:: What is asked ::
Render the entries as a Markdown table with columns Index and Text, numbering each line and omitting blank lines. Start at the first line of the entries and end with the line containing "road 2 (track): [(511,345),(447,511)]".

>> Begin

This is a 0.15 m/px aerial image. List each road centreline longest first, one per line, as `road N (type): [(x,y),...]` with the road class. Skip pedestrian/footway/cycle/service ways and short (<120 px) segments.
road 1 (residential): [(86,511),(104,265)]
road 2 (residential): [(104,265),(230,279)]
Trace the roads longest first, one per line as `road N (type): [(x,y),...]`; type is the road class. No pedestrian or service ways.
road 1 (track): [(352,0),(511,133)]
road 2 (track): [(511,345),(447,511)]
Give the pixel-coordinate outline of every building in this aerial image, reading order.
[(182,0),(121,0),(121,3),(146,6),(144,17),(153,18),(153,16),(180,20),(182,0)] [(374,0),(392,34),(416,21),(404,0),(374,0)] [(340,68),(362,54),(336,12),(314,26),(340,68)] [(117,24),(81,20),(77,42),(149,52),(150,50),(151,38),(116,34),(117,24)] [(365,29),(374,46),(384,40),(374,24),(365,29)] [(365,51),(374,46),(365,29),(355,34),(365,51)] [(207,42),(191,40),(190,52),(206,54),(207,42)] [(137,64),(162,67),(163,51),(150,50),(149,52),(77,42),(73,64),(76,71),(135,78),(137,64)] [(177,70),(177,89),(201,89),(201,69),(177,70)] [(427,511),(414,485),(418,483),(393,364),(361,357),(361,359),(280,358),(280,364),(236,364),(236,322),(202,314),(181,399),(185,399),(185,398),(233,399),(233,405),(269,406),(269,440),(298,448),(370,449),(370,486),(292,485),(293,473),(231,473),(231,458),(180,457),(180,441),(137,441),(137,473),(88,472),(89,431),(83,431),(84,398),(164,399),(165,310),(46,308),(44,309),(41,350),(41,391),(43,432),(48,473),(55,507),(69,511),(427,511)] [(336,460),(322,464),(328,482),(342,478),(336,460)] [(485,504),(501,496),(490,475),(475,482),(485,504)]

>> End

:: Solution below ::
| Index | Text |
|---|---|
| 1 | This is a 0.15 m/px aerial image. List each road centreline longest first, one per line, as `road N (type): [(x,y),...]` with the road class. Skip pedestrian/footway/cycle/service ways and short (<120 px) segments. |
| 2 | road 1 (residential): [(86,511),(104,265)] |
| 3 | road 2 (residential): [(104,265),(230,279)] |
| 4 | Trace the roads longest first, one per line as `road N (type): [(x,y),...]`; type is the road class. No pedestrian or service ways. |
| 5 | road 1 (track): [(352,0),(511,133)] |
| 6 | road 2 (track): [(511,345),(447,511)] |